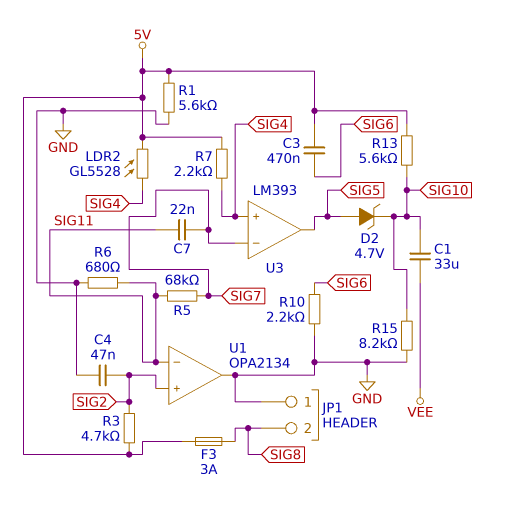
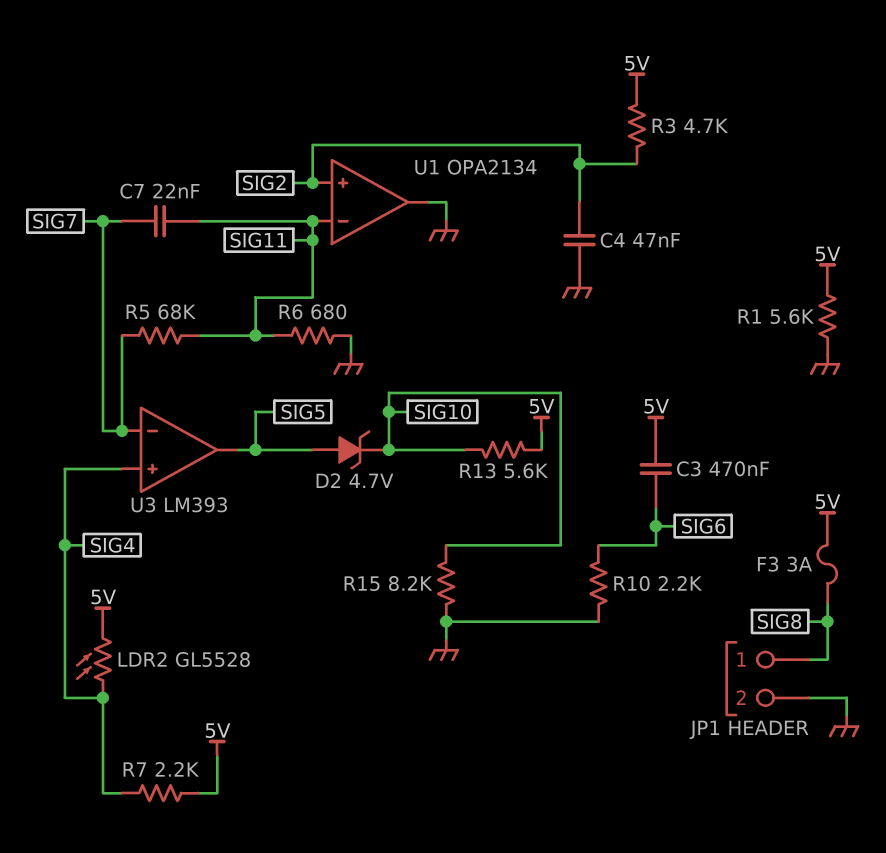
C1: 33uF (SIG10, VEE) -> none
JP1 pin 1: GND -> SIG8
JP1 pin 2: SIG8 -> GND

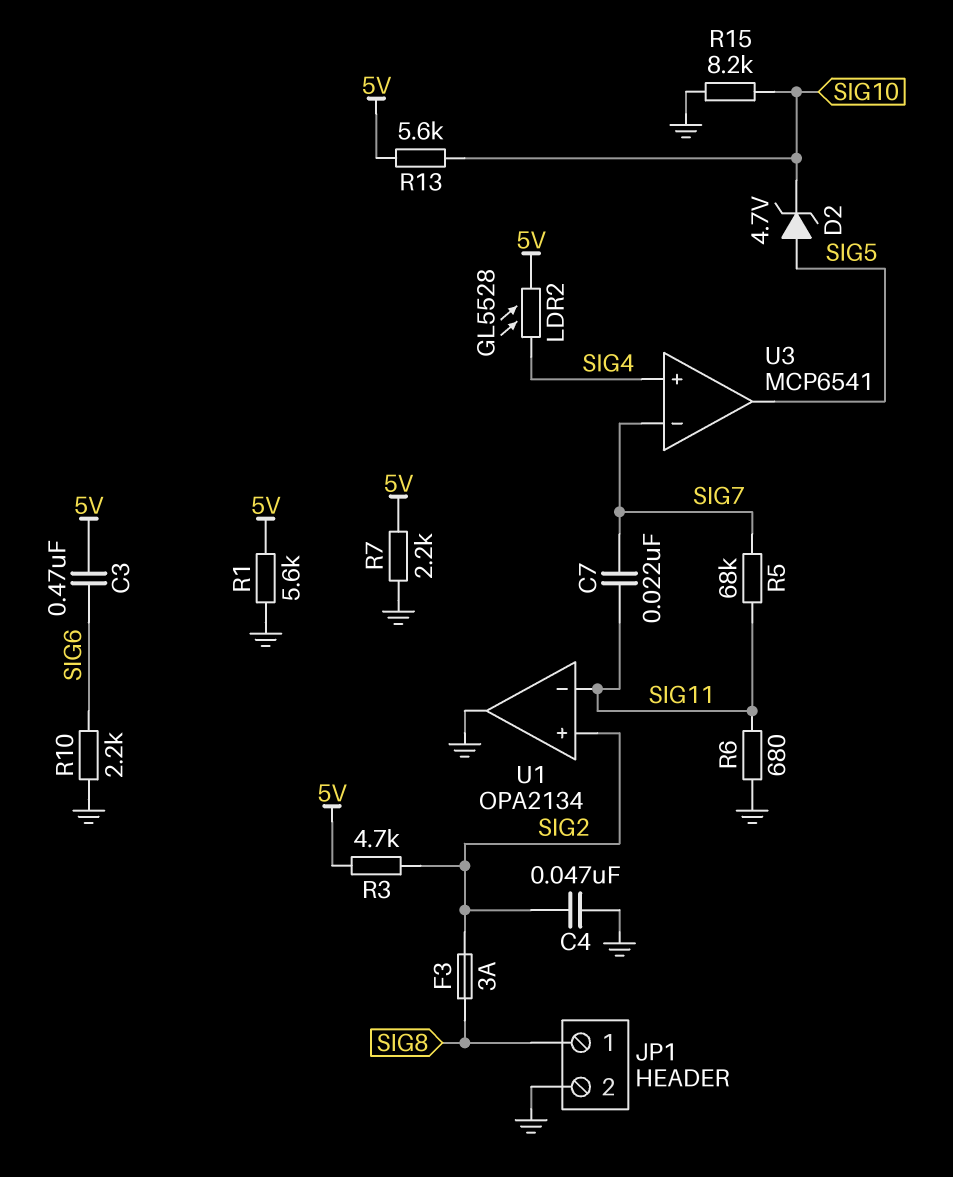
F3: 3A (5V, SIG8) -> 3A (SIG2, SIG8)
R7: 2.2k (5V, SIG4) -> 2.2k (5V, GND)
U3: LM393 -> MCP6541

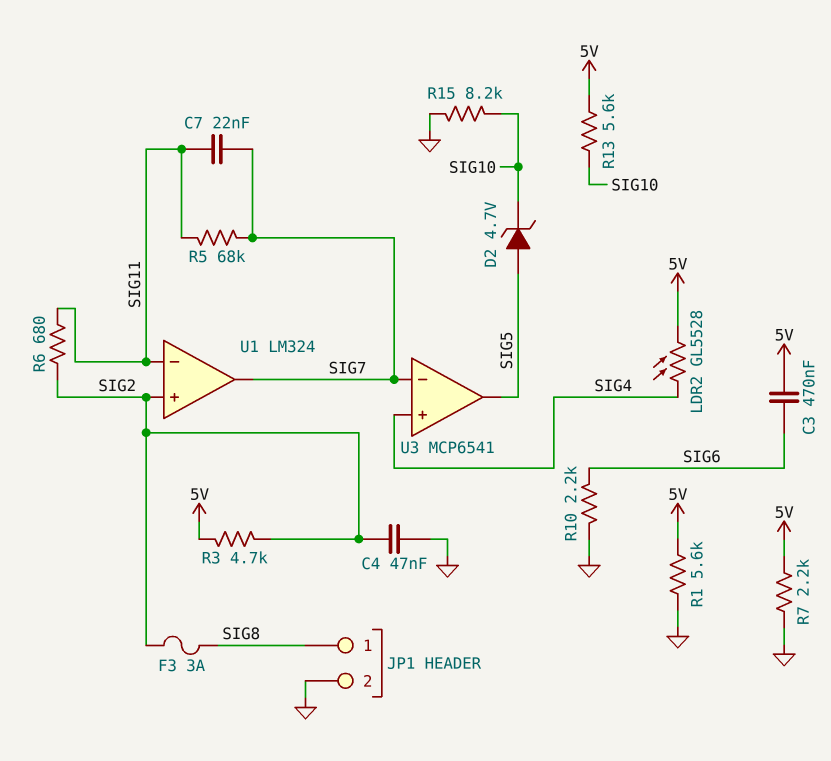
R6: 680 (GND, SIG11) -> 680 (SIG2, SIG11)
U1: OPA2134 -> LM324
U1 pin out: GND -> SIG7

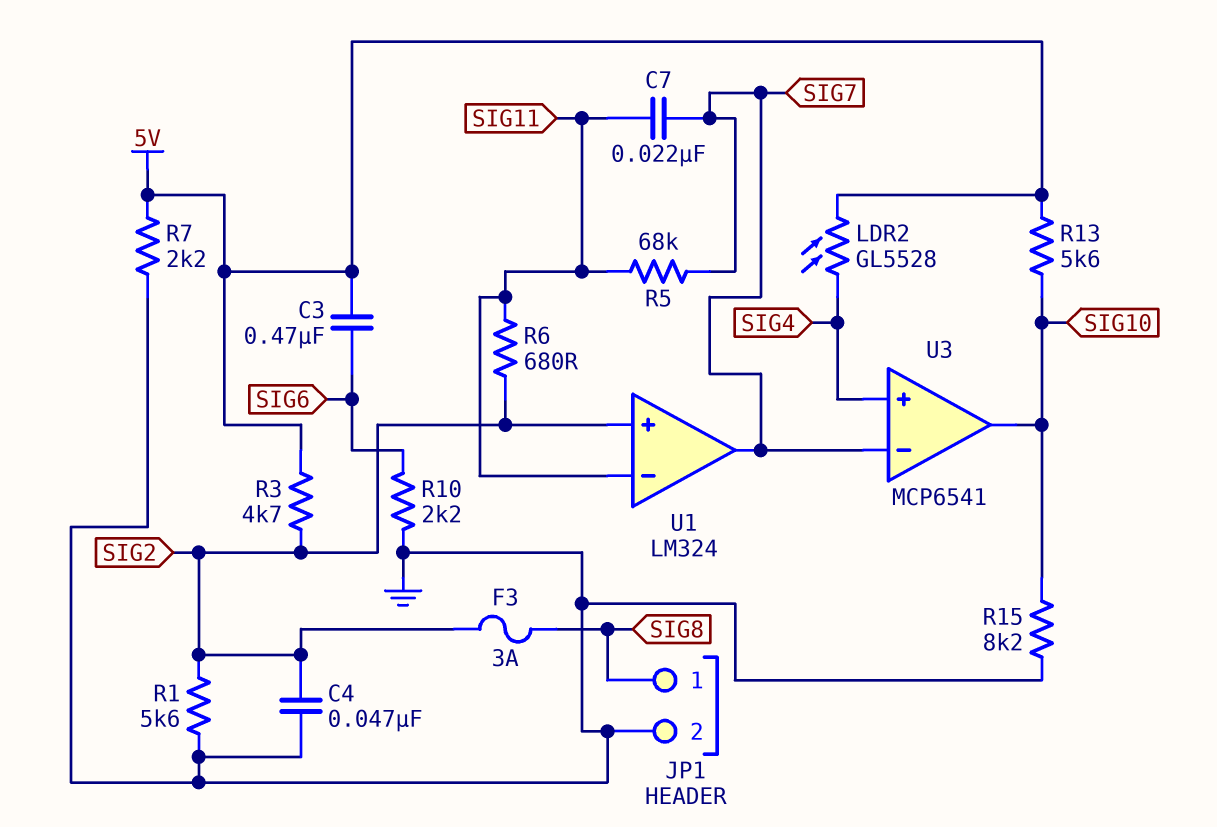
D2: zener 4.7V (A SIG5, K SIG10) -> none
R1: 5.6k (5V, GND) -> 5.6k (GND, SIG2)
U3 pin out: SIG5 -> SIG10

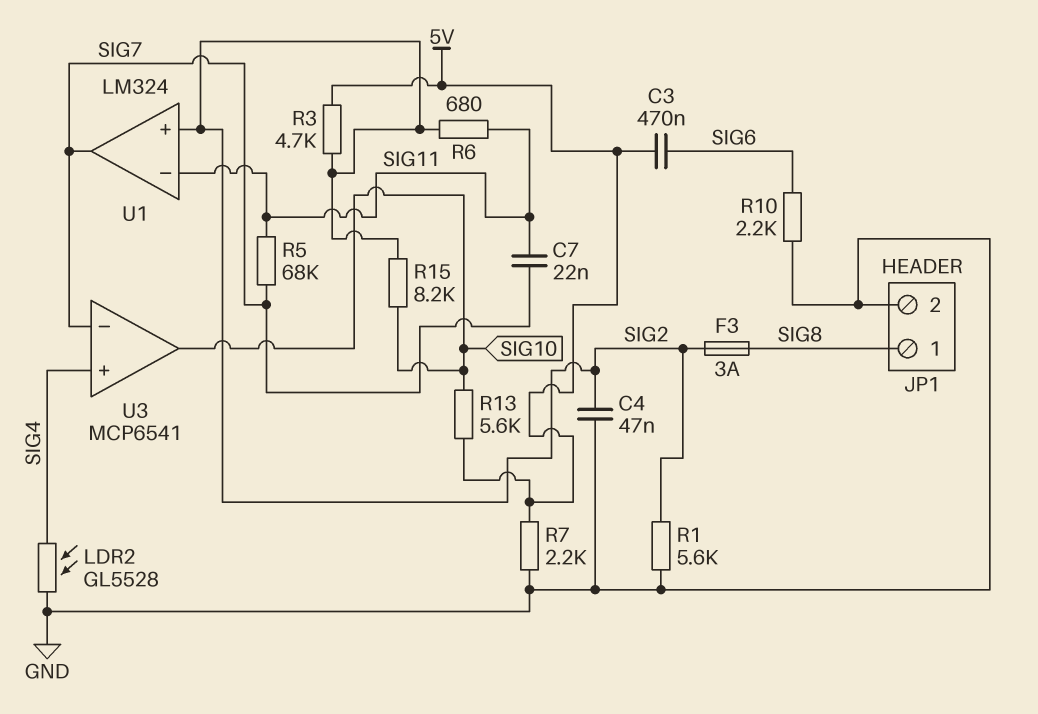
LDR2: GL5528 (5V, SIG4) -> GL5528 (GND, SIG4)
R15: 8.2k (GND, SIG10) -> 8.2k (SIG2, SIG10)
....
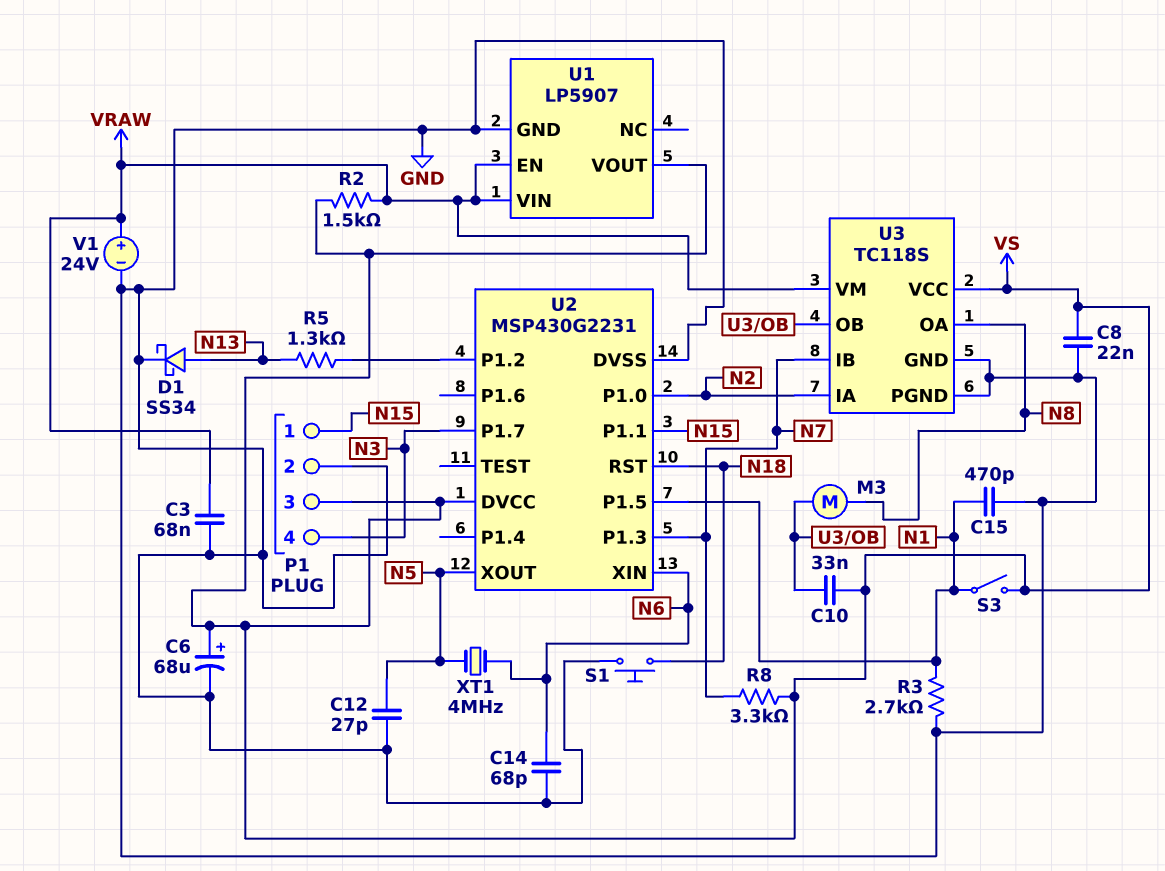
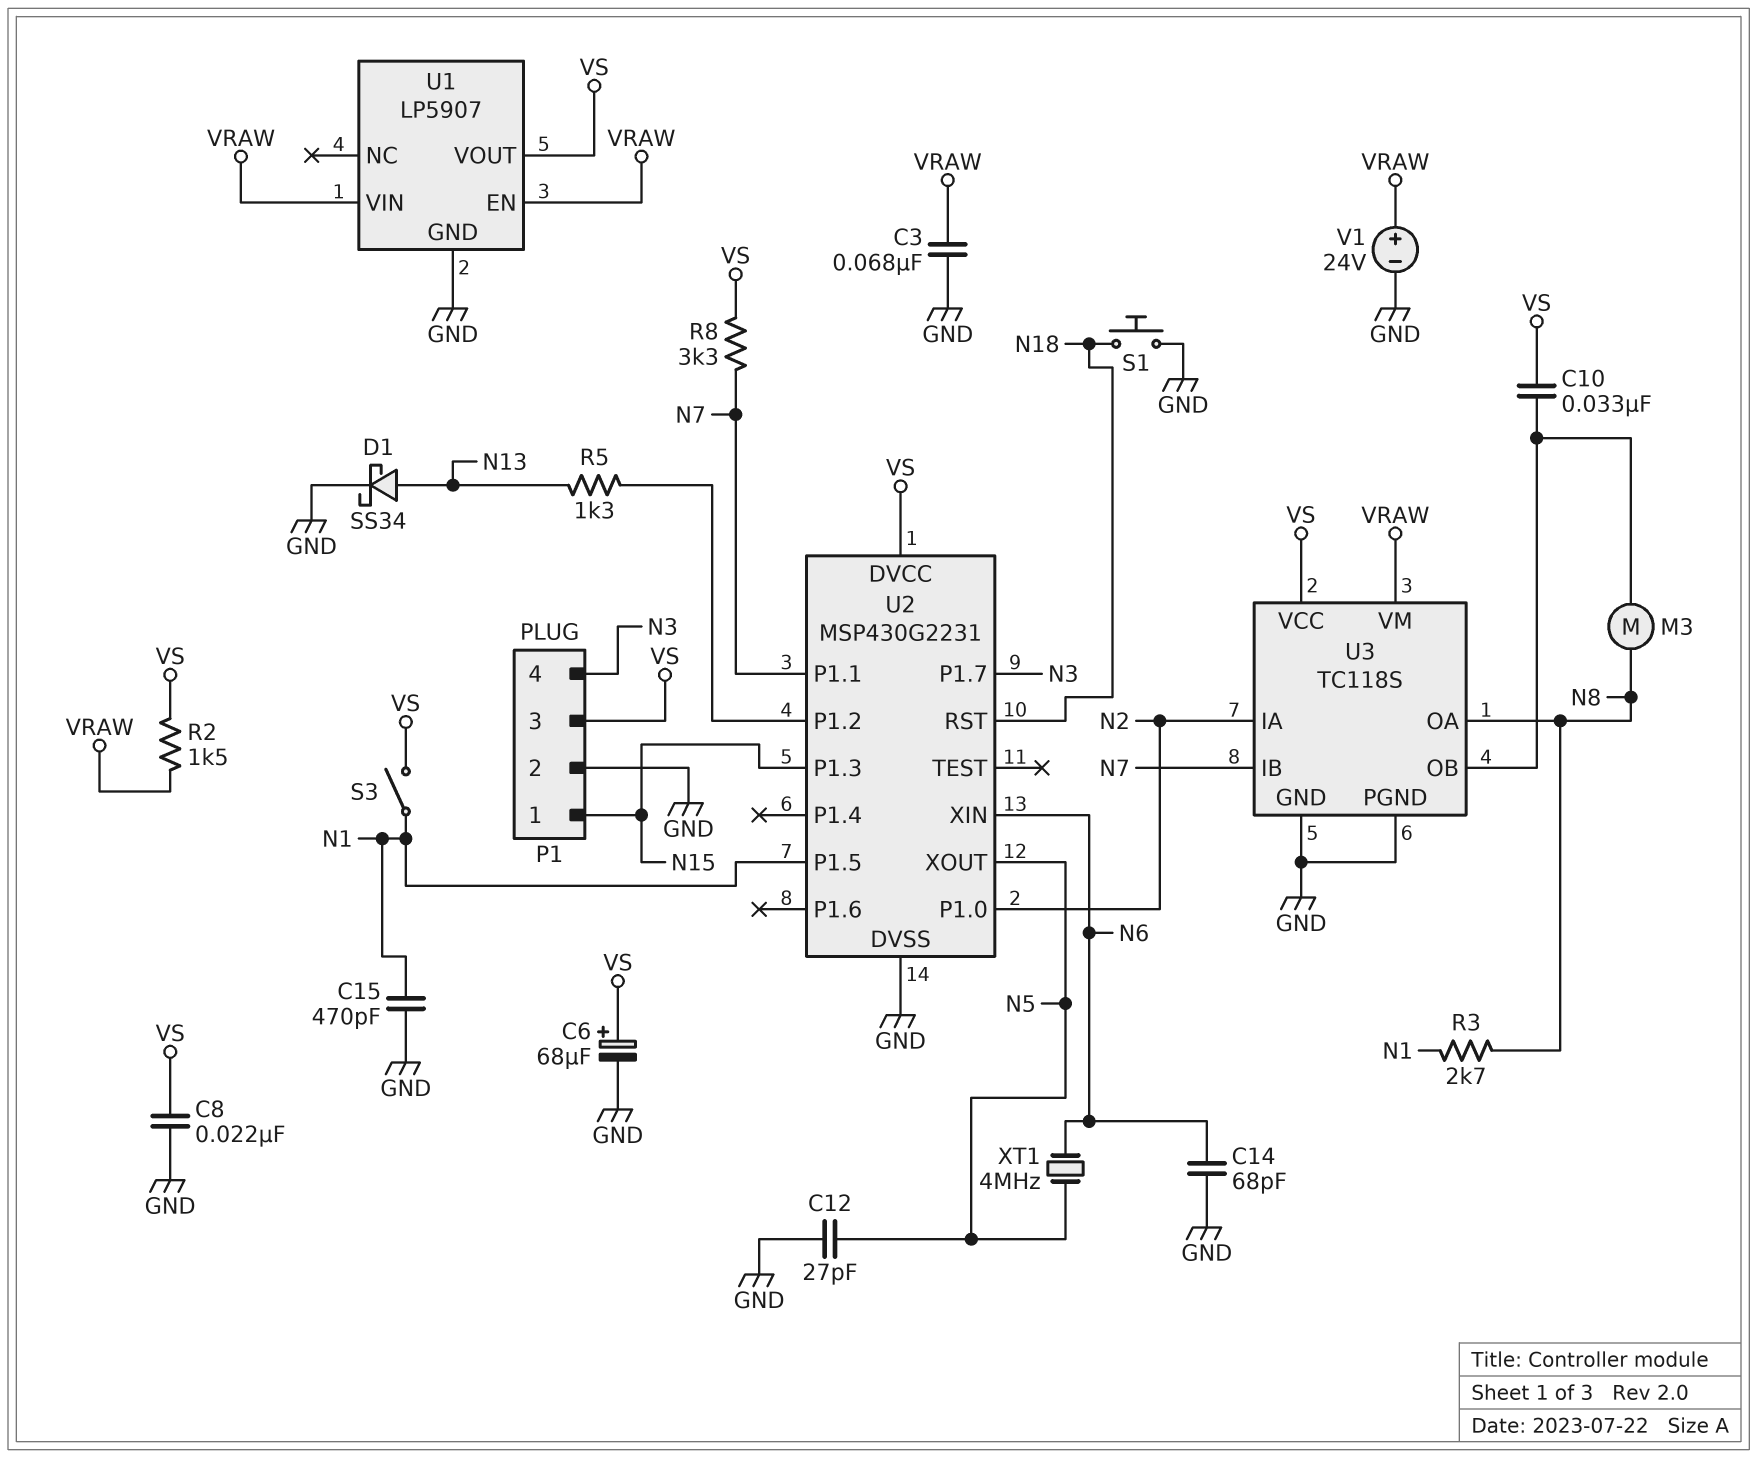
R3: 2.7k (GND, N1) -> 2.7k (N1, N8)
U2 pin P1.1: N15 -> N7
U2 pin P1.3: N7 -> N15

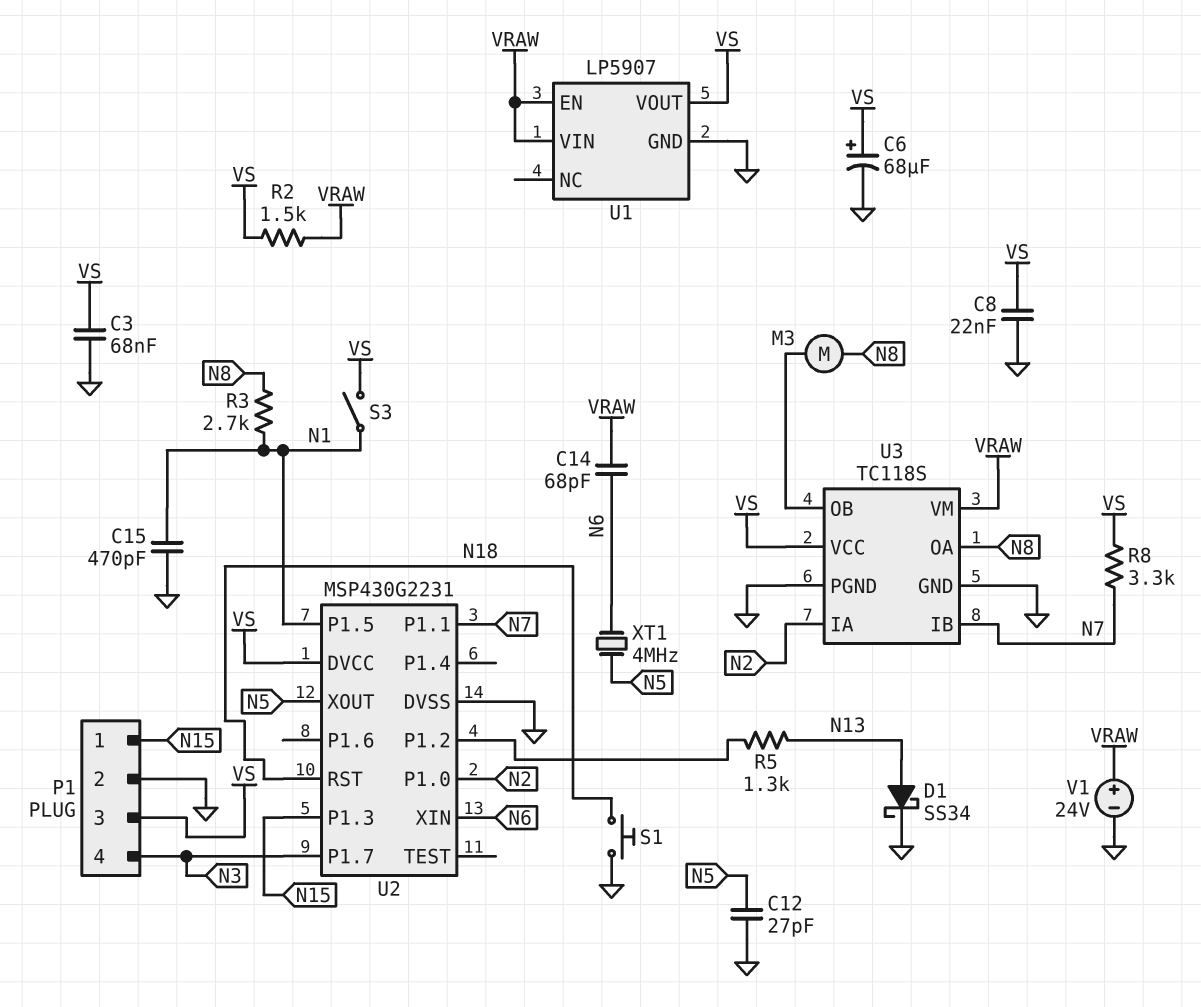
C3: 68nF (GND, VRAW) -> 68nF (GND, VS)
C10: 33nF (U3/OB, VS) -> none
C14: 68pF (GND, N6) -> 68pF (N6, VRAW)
....
_YOUR ASSIGNMENT:_ Work from the entries above. Set down exactly and only the lines from the line with "C1: 33uF (SIG10, VEE) -> none" to the line with "R15: 8.2k (GND, SIG10) -> 8.2k (SIG2, SIG10)", both included, and leave the pictures out.

_RESPONSE:_
C1: 33uF (SIG10, VEE) -> none
JP1 pin 1: GND -> SIG8
JP1 pin 2: SIG8 -> GND

F3: 3A (5V, SIG8) -> 3A (SIG2, SIG8)
R7: 2.2k (5V, SIG4) -> 2.2k (5V, GND)
U3: LM393 -> MCP6541

R6: 680 (GND, SIG11) -> 680 (SIG2, SIG11)
U1: OPA2134 -> LM324
U1 pin out: GND -> SIG7

D2: zener 4.7V (A SIG5, K SIG10) -> none
R1: 5.6k (5V, GND) -> 5.6k (GND, SIG2)
U3 pin out: SIG5 -> SIG10

LDR2: GL5528 (5V, SIG4) -> GL5528 (GND, SIG4)
R15: 8.2k (GND, SIG10) -> 8.2k (SIG2, SIG10)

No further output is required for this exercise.